===== RECORDS SUPPLIED =====
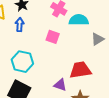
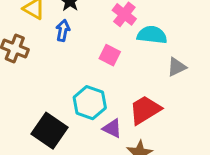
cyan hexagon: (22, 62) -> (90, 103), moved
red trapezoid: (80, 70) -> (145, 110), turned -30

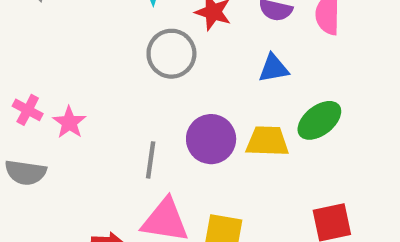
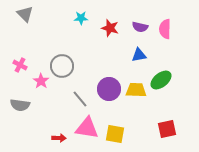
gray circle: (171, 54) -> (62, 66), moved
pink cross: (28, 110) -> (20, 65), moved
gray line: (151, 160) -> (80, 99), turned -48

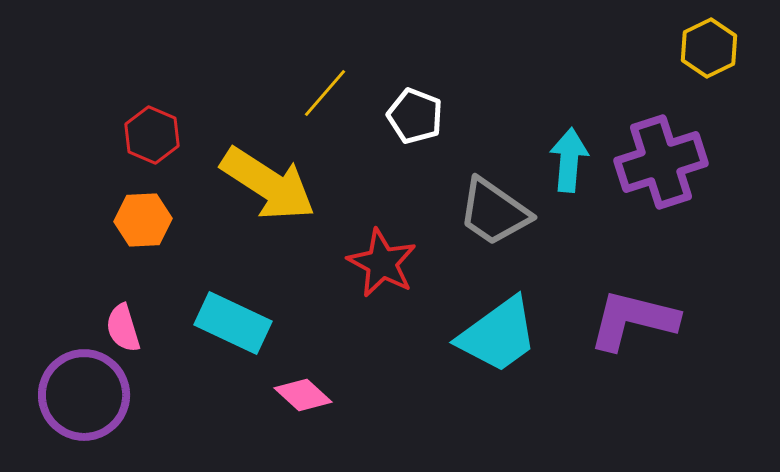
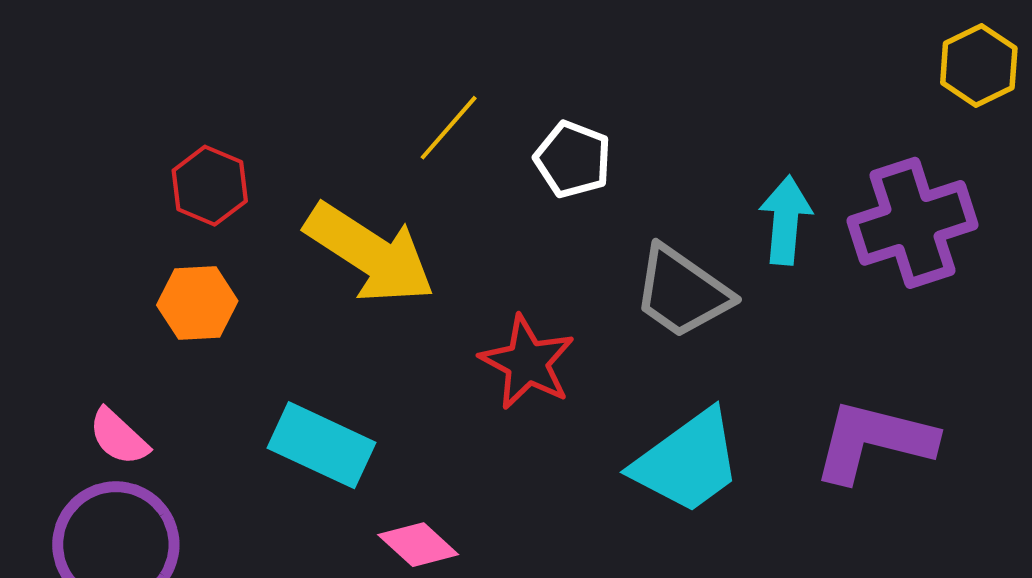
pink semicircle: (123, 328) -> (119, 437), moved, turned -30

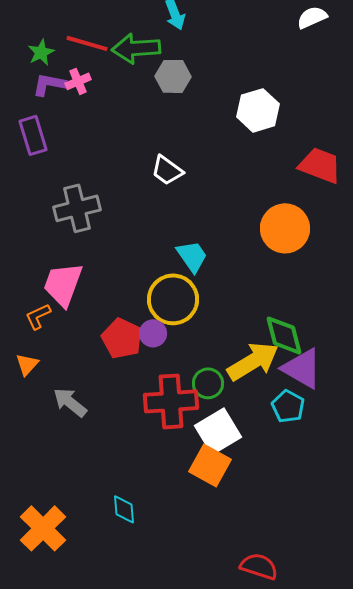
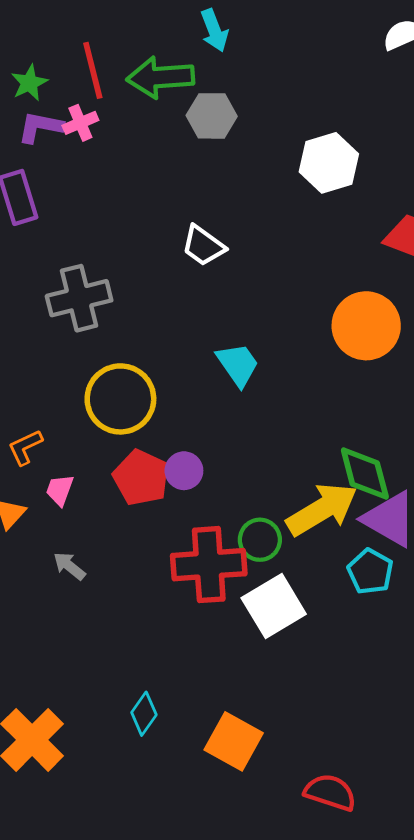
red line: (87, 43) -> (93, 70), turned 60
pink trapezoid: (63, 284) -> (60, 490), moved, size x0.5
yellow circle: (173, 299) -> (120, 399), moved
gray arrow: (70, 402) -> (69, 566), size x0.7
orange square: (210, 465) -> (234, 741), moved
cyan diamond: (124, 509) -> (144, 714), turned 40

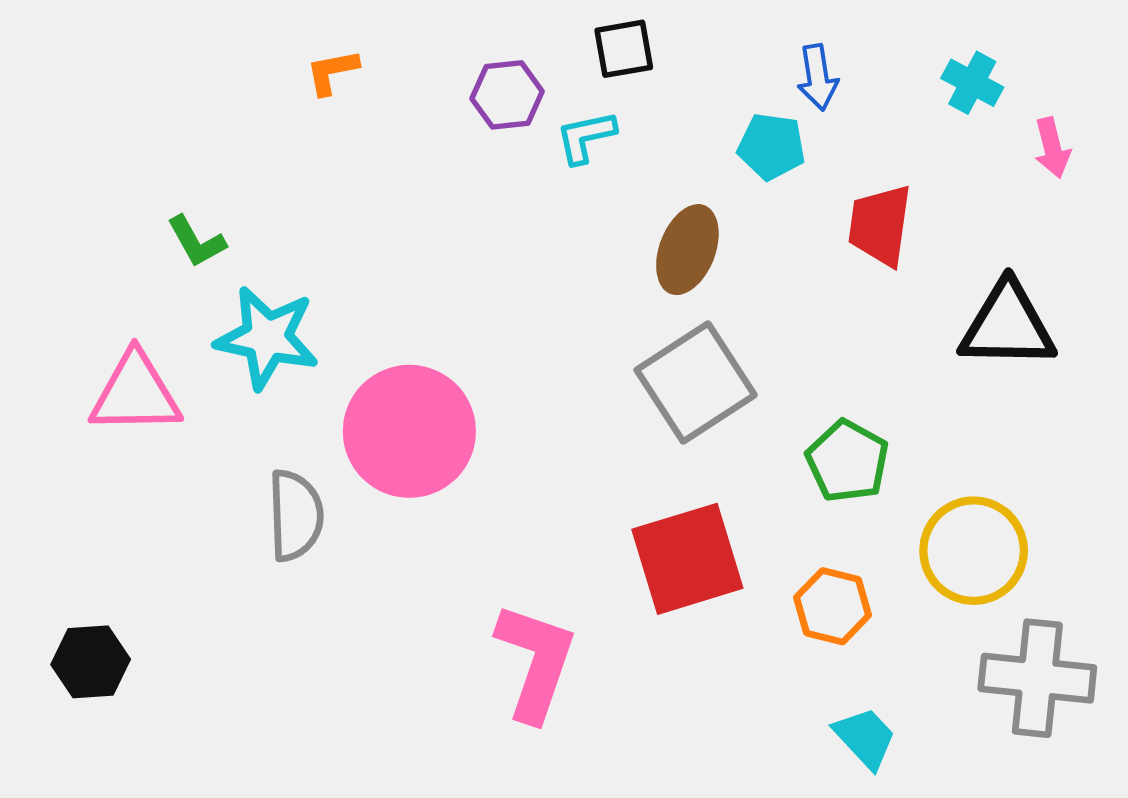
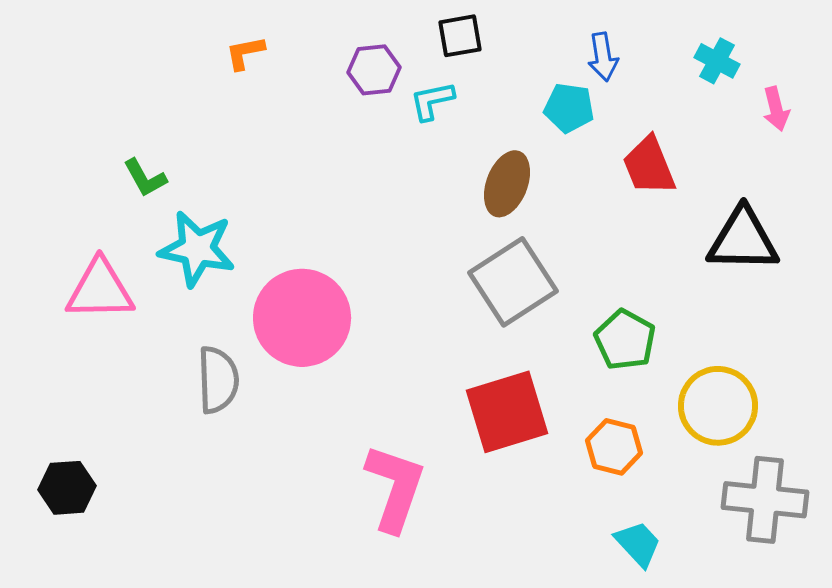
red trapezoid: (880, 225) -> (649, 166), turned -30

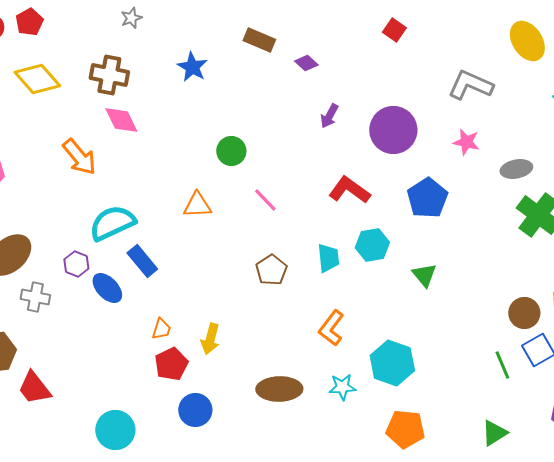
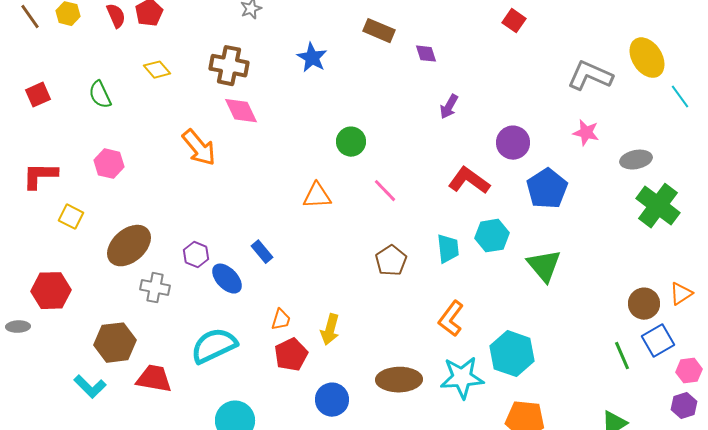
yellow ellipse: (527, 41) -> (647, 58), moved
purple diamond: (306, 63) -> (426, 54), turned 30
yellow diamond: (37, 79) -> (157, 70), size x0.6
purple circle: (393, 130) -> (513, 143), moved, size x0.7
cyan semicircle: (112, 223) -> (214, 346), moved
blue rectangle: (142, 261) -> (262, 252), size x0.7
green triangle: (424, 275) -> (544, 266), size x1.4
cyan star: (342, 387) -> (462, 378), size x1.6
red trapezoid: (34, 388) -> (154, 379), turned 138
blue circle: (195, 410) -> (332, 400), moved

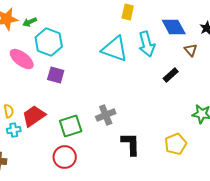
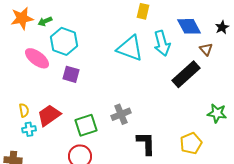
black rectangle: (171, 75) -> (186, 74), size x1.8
=====
#### REQUIRED WORK:
Give the data again exactly as written, with no pictures included.

#### WRITTEN RESPONSE:
cyan hexagon: (22, 62) -> (90, 103), moved
red trapezoid: (80, 70) -> (145, 110), turned -30

gray circle: (171, 54) -> (62, 66), moved
pink cross: (28, 110) -> (20, 65), moved
gray line: (151, 160) -> (80, 99), turned -48

pink semicircle: (123, 328) -> (119, 437), moved, turned -30

red line: (87, 43) -> (93, 70), turned 60
pink trapezoid: (63, 284) -> (60, 490), moved, size x0.5
yellow circle: (173, 299) -> (120, 399), moved
gray arrow: (70, 402) -> (69, 566), size x0.7
orange square: (210, 465) -> (234, 741), moved
cyan diamond: (124, 509) -> (144, 714), turned 40

red trapezoid: (880, 225) -> (649, 166), turned -30

yellow ellipse: (527, 41) -> (647, 58), moved
purple diamond: (306, 63) -> (426, 54), turned 30
yellow diamond: (37, 79) -> (157, 70), size x0.6
purple circle: (393, 130) -> (513, 143), moved, size x0.7
cyan semicircle: (112, 223) -> (214, 346), moved
blue rectangle: (142, 261) -> (262, 252), size x0.7
green triangle: (424, 275) -> (544, 266), size x1.4
cyan star: (342, 387) -> (462, 378), size x1.6
red trapezoid: (34, 388) -> (154, 379), turned 138
blue circle: (195, 410) -> (332, 400), moved

black rectangle: (171, 75) -> (186, 74), size x1.8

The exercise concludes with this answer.